**Task instructions**
In the records, each line holding "zener" must be reported.

─── Provided material

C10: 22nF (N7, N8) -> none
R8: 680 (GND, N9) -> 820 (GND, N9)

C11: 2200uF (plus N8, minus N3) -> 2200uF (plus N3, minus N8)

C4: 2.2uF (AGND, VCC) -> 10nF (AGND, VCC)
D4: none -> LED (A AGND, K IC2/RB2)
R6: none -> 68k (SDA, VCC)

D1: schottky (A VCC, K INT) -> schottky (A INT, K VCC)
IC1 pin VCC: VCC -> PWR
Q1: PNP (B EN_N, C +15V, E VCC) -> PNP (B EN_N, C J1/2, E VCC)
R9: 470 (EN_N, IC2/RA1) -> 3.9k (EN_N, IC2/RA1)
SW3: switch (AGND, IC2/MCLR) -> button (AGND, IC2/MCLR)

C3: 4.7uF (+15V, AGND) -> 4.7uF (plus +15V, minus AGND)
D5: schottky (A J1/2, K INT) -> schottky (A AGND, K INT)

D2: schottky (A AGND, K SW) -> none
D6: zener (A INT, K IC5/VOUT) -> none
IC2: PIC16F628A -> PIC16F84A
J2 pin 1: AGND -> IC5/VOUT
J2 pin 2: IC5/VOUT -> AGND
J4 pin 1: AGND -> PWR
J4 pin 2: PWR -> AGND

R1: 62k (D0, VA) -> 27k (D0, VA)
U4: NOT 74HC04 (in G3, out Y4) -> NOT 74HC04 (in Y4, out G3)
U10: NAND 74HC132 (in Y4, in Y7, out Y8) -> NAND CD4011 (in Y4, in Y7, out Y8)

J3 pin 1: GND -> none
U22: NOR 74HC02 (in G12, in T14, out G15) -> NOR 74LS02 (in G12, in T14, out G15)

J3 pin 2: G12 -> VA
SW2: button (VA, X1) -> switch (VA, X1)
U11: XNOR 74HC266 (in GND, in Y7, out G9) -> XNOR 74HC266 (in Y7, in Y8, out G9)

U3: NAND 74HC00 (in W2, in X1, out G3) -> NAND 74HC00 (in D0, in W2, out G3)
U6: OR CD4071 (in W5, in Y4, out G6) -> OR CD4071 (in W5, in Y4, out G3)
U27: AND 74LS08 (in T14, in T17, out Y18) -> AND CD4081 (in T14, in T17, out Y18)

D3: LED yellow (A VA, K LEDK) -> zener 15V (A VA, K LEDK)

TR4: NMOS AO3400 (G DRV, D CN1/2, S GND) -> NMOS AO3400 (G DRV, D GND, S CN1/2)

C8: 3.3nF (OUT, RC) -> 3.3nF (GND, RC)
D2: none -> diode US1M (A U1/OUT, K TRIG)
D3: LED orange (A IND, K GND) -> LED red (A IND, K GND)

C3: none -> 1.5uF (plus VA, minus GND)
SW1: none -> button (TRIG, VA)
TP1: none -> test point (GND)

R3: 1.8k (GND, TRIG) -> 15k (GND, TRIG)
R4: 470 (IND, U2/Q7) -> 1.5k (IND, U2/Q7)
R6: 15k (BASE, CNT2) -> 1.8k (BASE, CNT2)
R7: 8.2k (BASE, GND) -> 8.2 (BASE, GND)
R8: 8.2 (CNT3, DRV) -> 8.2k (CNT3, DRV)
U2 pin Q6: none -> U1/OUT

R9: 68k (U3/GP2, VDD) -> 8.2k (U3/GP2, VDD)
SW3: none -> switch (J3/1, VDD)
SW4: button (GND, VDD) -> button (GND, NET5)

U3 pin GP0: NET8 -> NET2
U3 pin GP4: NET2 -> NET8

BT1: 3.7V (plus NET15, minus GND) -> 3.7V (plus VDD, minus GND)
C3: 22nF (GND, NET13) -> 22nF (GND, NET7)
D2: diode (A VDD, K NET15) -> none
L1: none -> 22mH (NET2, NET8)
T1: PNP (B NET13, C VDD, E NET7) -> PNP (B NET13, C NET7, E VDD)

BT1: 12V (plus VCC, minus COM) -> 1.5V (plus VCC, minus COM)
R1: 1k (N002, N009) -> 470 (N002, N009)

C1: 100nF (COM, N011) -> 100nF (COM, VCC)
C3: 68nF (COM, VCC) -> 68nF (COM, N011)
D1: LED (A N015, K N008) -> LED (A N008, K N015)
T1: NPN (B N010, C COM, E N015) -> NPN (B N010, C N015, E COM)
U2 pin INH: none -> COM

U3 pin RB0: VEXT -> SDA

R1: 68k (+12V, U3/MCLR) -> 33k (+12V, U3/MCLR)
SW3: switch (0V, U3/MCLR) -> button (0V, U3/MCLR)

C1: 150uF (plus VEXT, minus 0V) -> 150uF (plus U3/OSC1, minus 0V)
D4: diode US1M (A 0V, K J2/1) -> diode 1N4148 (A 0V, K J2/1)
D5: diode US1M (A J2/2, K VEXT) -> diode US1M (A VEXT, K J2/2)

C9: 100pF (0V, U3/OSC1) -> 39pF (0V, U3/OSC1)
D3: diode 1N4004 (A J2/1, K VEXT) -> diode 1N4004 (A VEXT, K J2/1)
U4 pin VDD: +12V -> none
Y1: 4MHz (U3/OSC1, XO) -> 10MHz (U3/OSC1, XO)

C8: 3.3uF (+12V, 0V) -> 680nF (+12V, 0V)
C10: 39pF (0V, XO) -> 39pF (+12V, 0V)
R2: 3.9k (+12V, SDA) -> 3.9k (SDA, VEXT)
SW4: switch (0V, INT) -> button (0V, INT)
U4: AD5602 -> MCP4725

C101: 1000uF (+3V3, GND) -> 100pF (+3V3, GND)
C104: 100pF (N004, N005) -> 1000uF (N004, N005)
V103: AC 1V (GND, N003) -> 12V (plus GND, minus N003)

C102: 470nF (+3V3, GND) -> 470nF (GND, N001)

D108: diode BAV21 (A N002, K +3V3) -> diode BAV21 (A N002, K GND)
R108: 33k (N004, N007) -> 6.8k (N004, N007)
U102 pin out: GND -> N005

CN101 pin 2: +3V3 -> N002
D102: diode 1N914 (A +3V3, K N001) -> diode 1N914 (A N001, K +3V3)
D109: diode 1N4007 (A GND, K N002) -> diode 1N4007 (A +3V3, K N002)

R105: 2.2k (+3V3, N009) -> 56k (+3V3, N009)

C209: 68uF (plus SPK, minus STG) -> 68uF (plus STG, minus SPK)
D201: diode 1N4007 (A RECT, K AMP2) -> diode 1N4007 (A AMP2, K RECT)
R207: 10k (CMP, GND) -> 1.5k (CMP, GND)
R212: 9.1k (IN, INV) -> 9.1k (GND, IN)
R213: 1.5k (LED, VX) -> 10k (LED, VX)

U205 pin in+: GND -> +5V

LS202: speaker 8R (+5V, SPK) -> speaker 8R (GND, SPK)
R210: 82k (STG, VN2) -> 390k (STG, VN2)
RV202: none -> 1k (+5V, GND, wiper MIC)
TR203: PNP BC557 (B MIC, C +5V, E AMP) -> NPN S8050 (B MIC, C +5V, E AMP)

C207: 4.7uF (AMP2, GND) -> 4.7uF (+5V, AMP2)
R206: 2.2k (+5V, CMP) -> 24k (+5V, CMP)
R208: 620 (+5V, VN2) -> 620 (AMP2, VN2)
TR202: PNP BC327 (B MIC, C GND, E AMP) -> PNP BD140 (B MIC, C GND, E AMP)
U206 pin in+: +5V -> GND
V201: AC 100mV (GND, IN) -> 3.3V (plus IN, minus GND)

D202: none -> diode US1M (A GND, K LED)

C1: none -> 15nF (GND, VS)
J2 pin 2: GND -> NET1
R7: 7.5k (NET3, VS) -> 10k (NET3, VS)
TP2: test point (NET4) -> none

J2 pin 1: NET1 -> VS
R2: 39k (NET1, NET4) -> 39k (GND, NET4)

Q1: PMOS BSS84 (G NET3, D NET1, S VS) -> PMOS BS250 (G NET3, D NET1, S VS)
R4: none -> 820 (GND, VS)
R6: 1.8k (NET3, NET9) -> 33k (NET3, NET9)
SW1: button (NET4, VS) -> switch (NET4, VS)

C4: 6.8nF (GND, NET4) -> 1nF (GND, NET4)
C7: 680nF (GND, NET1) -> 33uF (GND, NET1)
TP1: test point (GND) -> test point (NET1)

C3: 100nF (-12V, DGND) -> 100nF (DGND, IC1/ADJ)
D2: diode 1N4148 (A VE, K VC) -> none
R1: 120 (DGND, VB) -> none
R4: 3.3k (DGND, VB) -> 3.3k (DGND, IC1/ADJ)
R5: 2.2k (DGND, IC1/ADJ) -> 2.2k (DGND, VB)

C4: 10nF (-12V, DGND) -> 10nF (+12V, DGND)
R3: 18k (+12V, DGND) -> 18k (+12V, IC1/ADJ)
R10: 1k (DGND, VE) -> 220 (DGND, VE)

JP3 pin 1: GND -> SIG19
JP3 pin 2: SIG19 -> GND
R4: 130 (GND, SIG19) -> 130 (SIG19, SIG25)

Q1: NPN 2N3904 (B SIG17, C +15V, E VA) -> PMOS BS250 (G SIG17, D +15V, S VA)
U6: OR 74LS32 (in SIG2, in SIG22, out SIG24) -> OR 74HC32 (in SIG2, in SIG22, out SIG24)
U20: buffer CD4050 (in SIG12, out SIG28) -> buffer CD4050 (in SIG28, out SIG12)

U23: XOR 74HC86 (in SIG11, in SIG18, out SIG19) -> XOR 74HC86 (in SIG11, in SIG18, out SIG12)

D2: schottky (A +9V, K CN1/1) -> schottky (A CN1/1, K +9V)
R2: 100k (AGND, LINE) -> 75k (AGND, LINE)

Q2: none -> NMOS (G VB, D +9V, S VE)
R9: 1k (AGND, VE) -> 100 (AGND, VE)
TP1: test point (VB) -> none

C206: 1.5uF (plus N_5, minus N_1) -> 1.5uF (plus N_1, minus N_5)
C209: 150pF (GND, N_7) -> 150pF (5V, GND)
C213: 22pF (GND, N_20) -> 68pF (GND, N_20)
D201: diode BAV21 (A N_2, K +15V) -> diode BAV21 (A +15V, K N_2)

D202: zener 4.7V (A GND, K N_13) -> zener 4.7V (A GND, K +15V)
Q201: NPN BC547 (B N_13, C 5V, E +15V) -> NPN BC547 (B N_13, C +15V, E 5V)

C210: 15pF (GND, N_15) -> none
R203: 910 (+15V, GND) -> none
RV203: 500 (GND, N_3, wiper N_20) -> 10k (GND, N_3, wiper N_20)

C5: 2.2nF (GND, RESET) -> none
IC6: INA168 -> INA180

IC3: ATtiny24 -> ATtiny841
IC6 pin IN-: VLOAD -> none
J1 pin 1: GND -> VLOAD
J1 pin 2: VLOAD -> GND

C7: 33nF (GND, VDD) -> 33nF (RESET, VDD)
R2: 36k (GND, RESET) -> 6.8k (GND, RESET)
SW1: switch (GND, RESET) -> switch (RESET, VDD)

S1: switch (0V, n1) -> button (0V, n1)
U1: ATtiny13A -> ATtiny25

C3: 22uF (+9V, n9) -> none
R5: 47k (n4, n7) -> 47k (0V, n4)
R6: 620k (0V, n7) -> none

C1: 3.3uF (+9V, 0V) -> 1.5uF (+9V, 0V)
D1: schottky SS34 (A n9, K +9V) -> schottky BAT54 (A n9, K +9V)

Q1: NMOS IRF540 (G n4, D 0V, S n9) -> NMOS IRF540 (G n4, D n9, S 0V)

──────

**Result for this task**
D6: zener (A INT, K IC5/VOUT) -> none
D3: LED yellow (A VA, K LEDK) -> zener 15V (A VA, K LEDK)
D202: zener 4.7V (A GND, K N_13) -> zener 4.7V (A GND, K +15V)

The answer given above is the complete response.